**** INPUT ****

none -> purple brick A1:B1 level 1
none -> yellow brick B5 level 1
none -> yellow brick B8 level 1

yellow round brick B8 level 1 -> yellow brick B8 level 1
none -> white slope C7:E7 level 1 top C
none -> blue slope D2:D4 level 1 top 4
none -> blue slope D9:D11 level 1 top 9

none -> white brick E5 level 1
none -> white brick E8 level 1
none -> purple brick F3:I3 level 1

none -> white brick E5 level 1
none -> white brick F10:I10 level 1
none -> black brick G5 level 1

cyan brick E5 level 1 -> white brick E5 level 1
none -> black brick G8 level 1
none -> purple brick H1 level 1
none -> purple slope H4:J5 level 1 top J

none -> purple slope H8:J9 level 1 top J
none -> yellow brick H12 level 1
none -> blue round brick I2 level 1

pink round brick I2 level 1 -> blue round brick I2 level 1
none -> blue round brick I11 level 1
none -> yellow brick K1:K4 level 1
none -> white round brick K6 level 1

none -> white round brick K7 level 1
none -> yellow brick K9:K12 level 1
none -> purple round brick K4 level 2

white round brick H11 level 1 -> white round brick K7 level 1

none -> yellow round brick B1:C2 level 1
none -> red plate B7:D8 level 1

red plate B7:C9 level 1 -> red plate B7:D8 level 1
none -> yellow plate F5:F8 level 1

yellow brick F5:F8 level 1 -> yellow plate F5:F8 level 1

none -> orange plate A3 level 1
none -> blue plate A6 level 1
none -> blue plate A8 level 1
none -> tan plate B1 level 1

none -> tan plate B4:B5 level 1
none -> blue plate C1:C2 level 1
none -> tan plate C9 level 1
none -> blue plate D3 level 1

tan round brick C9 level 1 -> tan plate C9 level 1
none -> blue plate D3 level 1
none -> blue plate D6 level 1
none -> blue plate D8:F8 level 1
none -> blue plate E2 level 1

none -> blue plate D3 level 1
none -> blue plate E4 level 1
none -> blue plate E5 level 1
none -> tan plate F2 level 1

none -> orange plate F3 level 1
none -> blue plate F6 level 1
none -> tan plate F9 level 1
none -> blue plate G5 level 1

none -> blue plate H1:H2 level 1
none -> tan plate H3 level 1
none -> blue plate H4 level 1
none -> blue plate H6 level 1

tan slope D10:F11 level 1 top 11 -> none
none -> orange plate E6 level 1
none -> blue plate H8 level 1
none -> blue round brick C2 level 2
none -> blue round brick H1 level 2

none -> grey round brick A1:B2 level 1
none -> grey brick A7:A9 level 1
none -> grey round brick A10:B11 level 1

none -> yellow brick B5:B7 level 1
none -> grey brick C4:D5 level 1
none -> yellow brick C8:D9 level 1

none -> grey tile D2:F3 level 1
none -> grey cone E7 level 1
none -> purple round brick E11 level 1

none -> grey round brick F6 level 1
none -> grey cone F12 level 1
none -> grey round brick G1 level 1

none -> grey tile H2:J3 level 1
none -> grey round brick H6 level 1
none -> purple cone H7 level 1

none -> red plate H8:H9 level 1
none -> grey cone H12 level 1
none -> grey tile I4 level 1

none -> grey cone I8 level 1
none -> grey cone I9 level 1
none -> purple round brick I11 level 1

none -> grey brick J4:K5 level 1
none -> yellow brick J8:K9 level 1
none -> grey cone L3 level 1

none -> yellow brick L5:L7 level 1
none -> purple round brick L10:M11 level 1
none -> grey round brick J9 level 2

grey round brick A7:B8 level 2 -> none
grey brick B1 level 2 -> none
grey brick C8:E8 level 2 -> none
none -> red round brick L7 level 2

****

PROMPT: Transcribe each of the records above exactly.

TASK RESPONSE:
none -> purple brick A1:B1 level 1
none -> yellow brick B5 level 1
none -> yellow brick B8 level 1

yellow round brick B8 level 1 -> yellow brick B8 level 1
none -> white slope C7:E7 level 1 top C
none -> blue slope D2:D4 level 1 top 4
none -> blue slope D9:D11 level 1 top 9

none -> white brick E5 level 1
none -> white brick E8 level 1
none -> purple brick F3:I3 level 1

none -> white brick E5 level 1
none -> white brick F10:I10 level 1
none -> black brick G5 level 1

cyan brick E5 level 1 -> white brick E5 level 1
none -> black brick G8 level 1
none -> purple brick H1 level 1
none -> purple slope H4:J5 level 1 top J

none -> purple slope H8:J9 level 1 top J
none -> yellow brick H12 level 1
none -> blue round brick I2 level 1

pink round brick I2 level 1 -> blue round brick I2 level 1
none -> blue round brick I11 level 1
none -> yellow brick K1:K4 level 1
none -> white round brick K6 level 1

none -> white round brick K7 level 1
none -> yellow brick K9:K12 level 1
none -> purple round brick K4 level 2

white round brick H11 level 1 -> white round brick K7 level 1

none -> yellow round brick B1:C2 level 1
none -> red plate B7:D8 level 1

red plate B7:C9 level 1 -> red plate B7:D8 level 1
none -> yellow plate F5:F8 level 1

yellow brick F5:F8 level 1 -> yellow plate F5:F8 level 1

none -> orange plate A3 level 1
none -> blue plate A6 level 1
none -> blue plate A8 level 1
none -> tan plate B1 level 1

none -> tan plate B4:B5 level 1
none -> blue plate C1:C2 level 1
none -> tan plate C9 level 1
none -> blue plate D3 level 1

tan round brick C9 level 1 -> tan plate C9 level 1
none -> blue plate D3 level 1
none -> blue plate D6 level 1
none -> blue plate D8:F8 level 1
none -> blue plate E2 level 1

none -> blue plate D3 level 1
none -> blue plate E4 level 1
none -> blue plate E5 level 1
none -> tan plate F2 level 1

none -> orange plate F3 level 1
none -> blue plate F6 level 1
none -> tan plate F9 level 1
none -> blue plate G5 level 1

none -> blue plate H1:H2 level 1
none -> tan plate H3 level 1
none -> blue plate H4 level 1
none -> blue plate H6 level 1

tan slope D10:F11 level 1 top 11 -> none
none -> orange plate E6 level 1
none -> blue plate H8 level 1
none -> blue round brick C2 level 2
none -> blue round brick H1 level 2

none -> grey round brick A1:B2 level 1
none -> grey brick A7:A9 level 1
none -> grey round brick A10:B11 level 1

none -> yellow brick B5:B7 level 1
none -> grey brick C4:D5 level 1
none -> yellow brick C8:D9 level 1

none -> grey tile D2:F3 level 1
none -> grey cone E7 level 1
none -> purple round brick E11 level 1

none -> grey round brick F6 level 1
none -> grey cone F12 level 1
none -> grey round brick G1 level 1

none -> grey tile H2:J3 level 1
none -> grey round brick H6 level 1
none -> purple cone H7 level 1

none -> red plate H8:H9 level 1
none -> grey cone H12 level 1
none -> grey tile I4 level 1

none -> grey cone I8 level 1
none -> grey cone I9 level 1
none -> purple round brick I11 level 1

none -> grey brick J4:K5 level 1
none -> yellow brick J8:K9 level 1
none -> grey cone L3 level 1

none -> yellow brick L5:L7 level 1
none -> purple round brick L10:M11 level 1
none -> grey round brick J9 level 2

grey round brick A7:B8 level 2 -> none
grey brick B1 level 2 -> none
grey brick C8:E8 level 2 -> none
none -> red round brick L7 level 2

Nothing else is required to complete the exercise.